Exercise brief:
Please give back only the lines below from the one containing "white brick D5:E5" to the one containing "pink brick F2 level", each repeated word for word, both ends included.

Materials provided:
|---|

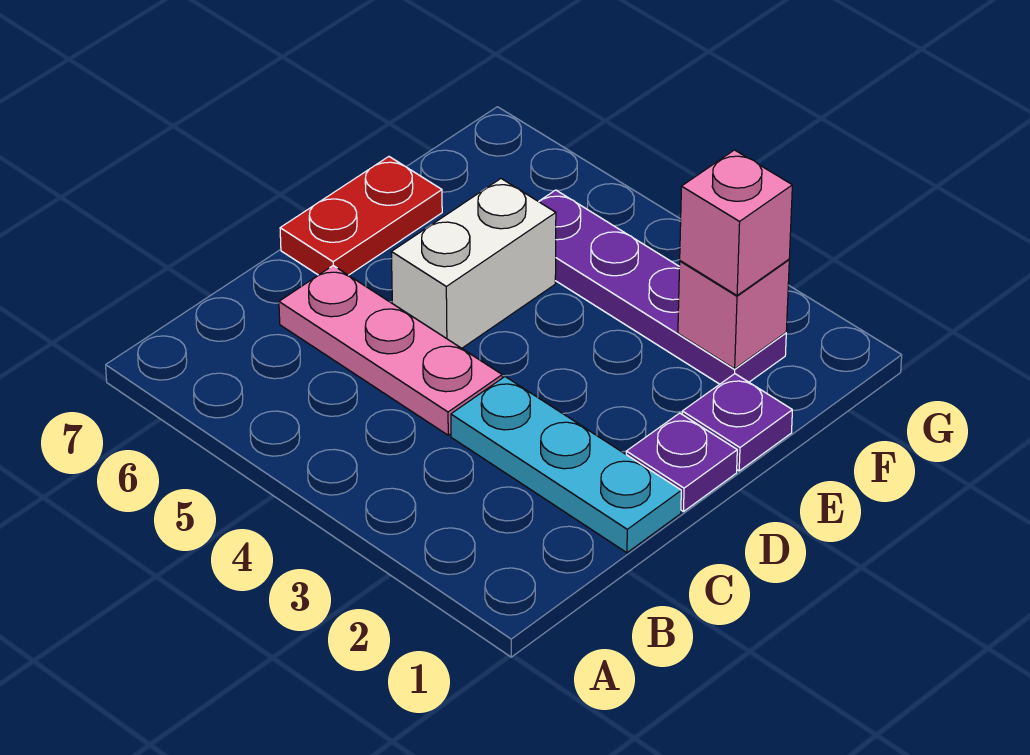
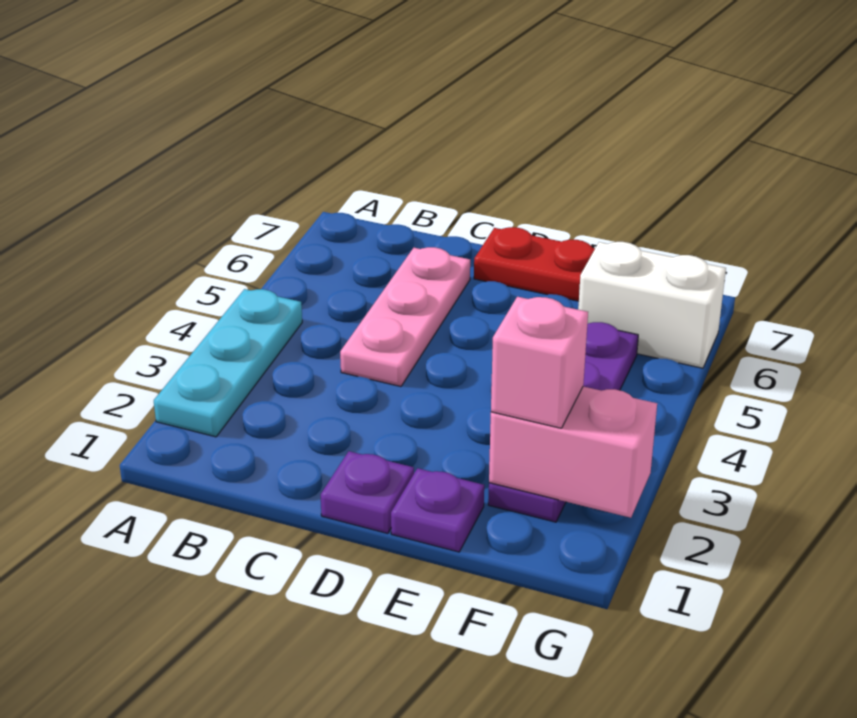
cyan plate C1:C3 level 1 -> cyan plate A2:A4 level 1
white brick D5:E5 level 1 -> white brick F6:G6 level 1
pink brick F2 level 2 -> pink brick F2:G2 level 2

|---|

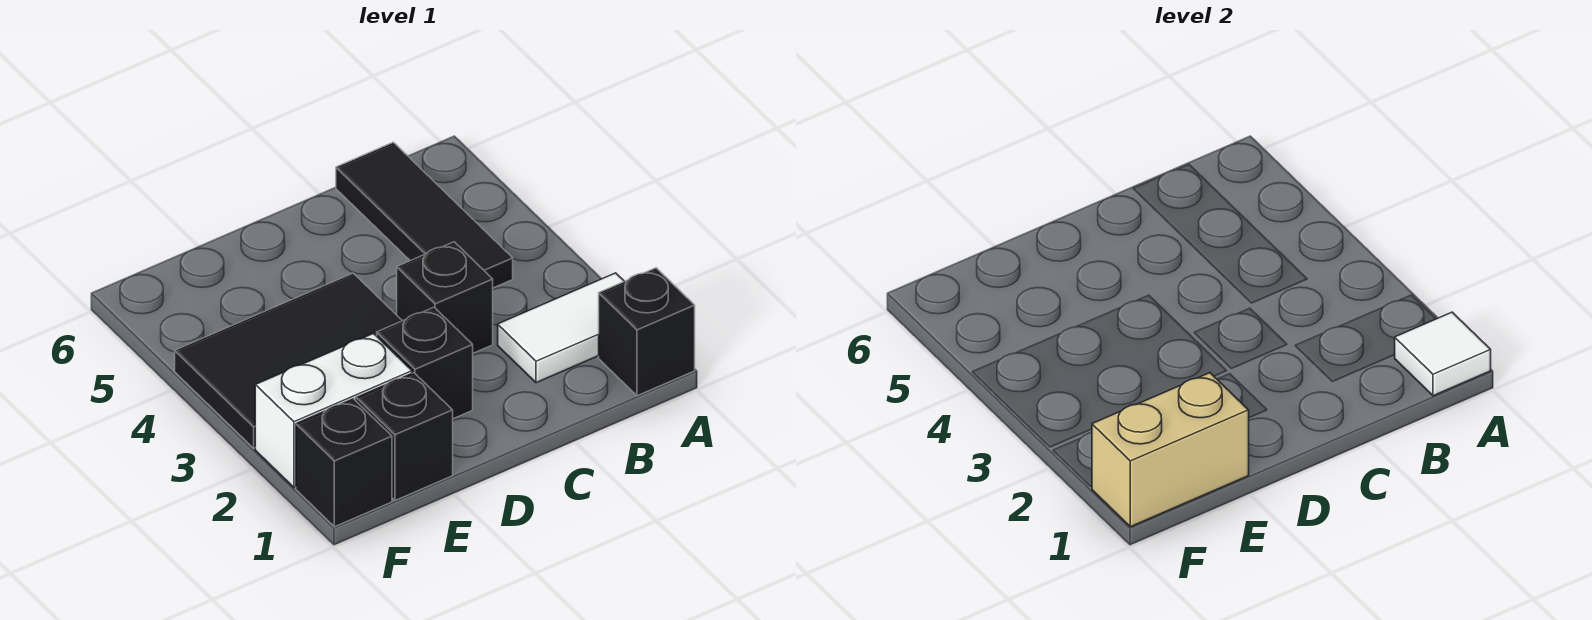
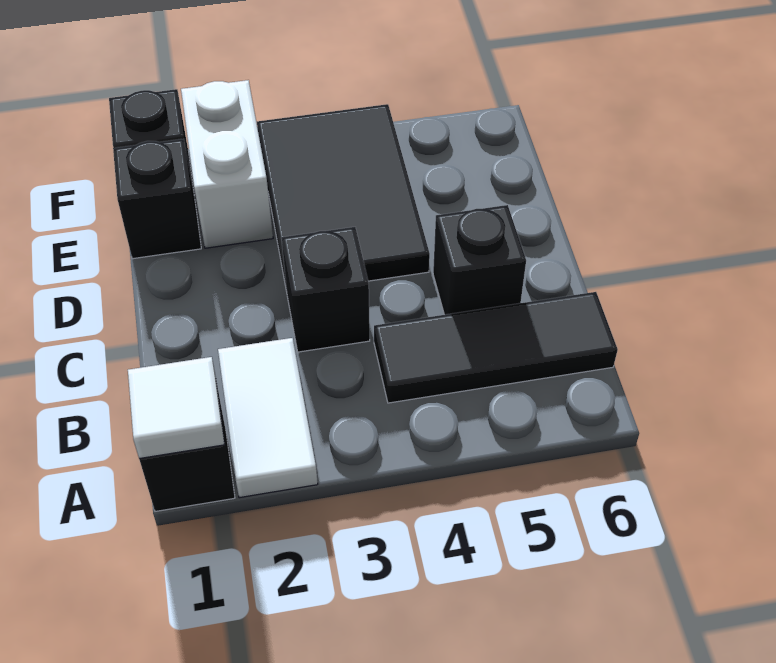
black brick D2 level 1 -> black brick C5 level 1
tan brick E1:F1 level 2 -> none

|---|

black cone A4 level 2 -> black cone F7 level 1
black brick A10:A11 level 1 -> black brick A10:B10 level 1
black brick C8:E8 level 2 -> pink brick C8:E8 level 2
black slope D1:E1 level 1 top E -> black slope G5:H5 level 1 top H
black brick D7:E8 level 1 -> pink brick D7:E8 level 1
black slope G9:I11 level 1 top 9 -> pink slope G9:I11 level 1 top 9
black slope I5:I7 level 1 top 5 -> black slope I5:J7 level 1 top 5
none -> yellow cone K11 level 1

|---|

Your solution:
white brick D5:E5 level 1 -> white brick F6:G6 level 1
pink brick F2 level 2 -> pink brick F2:G2 level 2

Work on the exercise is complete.